§ **How to complete this task**
All lines from the first line of the material up to and including the line with "U14: NAND 74HC00" must be copied exactly, and no others.

━━━━━━

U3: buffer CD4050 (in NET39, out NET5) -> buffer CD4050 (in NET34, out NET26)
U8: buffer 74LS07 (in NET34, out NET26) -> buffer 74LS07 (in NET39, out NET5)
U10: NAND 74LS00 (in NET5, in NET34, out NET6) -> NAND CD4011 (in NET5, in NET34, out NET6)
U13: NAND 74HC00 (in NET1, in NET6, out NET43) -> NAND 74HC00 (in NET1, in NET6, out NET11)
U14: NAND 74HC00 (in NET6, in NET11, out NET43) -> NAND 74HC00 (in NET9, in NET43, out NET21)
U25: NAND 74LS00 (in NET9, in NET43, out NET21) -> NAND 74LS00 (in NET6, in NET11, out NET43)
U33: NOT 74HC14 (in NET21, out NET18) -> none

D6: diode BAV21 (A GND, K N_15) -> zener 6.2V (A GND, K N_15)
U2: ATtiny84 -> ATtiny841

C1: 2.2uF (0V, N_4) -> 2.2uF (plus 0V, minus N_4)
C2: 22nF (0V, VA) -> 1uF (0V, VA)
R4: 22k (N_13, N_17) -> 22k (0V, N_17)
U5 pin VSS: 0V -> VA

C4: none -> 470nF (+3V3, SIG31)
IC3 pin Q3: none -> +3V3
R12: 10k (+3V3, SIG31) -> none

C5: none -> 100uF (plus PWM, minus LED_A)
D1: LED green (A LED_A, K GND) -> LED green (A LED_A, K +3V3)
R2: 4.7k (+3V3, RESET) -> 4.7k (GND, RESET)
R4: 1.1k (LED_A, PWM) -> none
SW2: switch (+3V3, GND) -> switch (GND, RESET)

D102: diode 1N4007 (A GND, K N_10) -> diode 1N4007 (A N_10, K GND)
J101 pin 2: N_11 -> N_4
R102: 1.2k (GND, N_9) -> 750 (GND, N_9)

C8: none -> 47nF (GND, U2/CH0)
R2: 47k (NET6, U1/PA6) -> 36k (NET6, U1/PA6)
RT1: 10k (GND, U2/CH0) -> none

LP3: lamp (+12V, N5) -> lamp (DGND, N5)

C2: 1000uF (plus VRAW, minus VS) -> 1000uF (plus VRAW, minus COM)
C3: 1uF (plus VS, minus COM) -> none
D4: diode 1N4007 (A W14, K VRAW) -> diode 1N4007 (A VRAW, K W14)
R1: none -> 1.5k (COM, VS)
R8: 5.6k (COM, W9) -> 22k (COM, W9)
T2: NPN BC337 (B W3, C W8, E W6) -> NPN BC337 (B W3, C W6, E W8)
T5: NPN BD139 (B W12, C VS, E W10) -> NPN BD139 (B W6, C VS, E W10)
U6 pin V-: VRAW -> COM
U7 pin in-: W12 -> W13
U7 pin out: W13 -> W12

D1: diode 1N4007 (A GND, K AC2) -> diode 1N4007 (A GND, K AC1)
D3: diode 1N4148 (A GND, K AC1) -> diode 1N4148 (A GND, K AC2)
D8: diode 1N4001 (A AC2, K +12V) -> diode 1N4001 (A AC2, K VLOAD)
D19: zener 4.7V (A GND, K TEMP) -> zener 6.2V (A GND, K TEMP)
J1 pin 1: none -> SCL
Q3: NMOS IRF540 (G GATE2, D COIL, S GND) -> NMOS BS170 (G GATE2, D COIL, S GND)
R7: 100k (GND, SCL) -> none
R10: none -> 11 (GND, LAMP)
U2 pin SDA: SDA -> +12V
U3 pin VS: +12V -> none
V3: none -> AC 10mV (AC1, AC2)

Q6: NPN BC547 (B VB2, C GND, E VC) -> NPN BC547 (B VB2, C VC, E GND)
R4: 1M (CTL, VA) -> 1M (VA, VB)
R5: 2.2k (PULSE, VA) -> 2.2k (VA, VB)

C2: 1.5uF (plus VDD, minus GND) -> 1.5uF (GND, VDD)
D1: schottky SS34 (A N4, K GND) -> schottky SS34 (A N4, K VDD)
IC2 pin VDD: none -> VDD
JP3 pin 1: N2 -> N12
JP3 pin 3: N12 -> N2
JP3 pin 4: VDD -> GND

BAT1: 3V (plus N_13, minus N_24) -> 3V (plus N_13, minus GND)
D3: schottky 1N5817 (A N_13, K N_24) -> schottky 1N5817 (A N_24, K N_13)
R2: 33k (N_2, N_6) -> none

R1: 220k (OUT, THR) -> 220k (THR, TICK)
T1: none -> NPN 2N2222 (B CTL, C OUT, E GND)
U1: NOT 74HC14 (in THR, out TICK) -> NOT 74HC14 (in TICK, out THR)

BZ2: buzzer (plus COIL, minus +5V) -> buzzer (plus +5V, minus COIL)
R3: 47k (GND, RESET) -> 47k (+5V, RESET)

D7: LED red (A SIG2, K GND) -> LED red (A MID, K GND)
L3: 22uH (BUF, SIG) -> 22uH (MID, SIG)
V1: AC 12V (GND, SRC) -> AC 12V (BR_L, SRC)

━━━━━━

§ **Solution to this task**
U3: buffer CD4050 (in NET39, out NET5) -> buffer CD4050 (in NET34, out NET26)
U8: buffer 74LS07 (in NET34, out NET26) -> buffer 74LS07 (in NET39, out NET5)
U10: NAND 74LS00 (in NET5, in NET34, out NET6) -> NAND CD4011 (in NET5, in NET34, out NET6)
U13: NAND 74HC00 (in NET1, in NET6, out NET43) -> NAND 74HC00 (in NET1, in NET6, out NET11)
U14: NAND 74HC00 (in NET6, in NET11, out NET43) -> NAND 74HC00 (in NET9, in NET43, out NET21)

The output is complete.